Dataset records
= Beginning of Section =

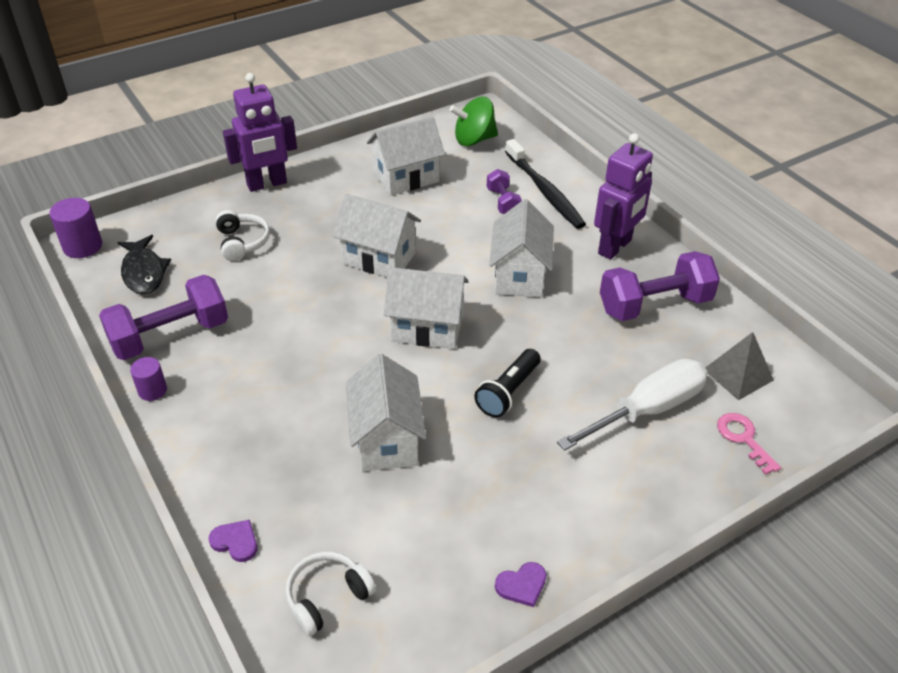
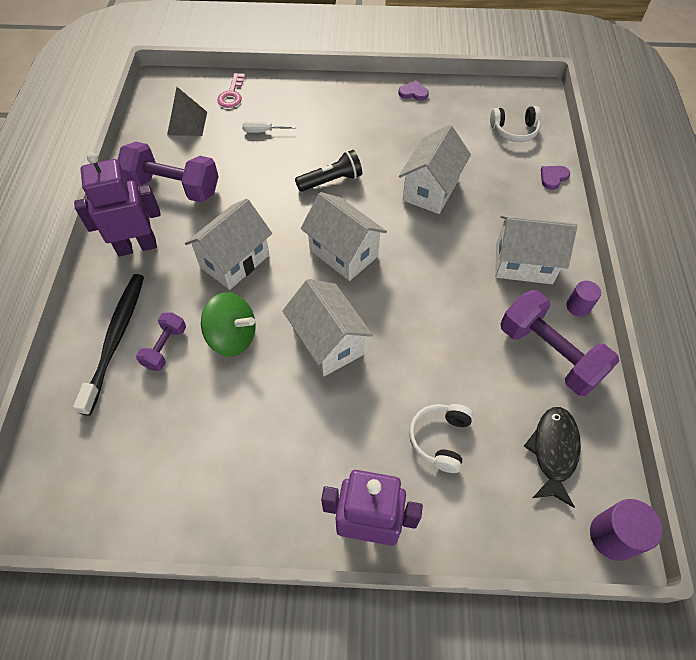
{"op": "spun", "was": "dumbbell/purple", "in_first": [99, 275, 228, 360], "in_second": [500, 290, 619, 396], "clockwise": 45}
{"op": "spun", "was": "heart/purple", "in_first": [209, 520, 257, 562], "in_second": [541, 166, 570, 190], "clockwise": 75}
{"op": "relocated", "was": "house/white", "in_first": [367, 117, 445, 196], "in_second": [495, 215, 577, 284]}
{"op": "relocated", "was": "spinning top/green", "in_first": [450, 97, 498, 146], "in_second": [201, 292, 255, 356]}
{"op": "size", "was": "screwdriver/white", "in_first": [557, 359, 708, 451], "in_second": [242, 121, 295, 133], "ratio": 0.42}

= End of Section =

• EXERCISE GOAL:
Read through the lines above and collect those that contain the string "clockwise".

• WRITTEN ANSWER:
{"op": "spun", "was": "dumbbell/purple", "in_first": [99, 275, 228, 360], "in_second": [500, 290, 619, 396], "clockwise": 45}
{"op": "spun", "was": "heart/purple", "in_first": [209, 520, 257, 562], "in_second": [541, 166, 570, 190], "clockwise": 75}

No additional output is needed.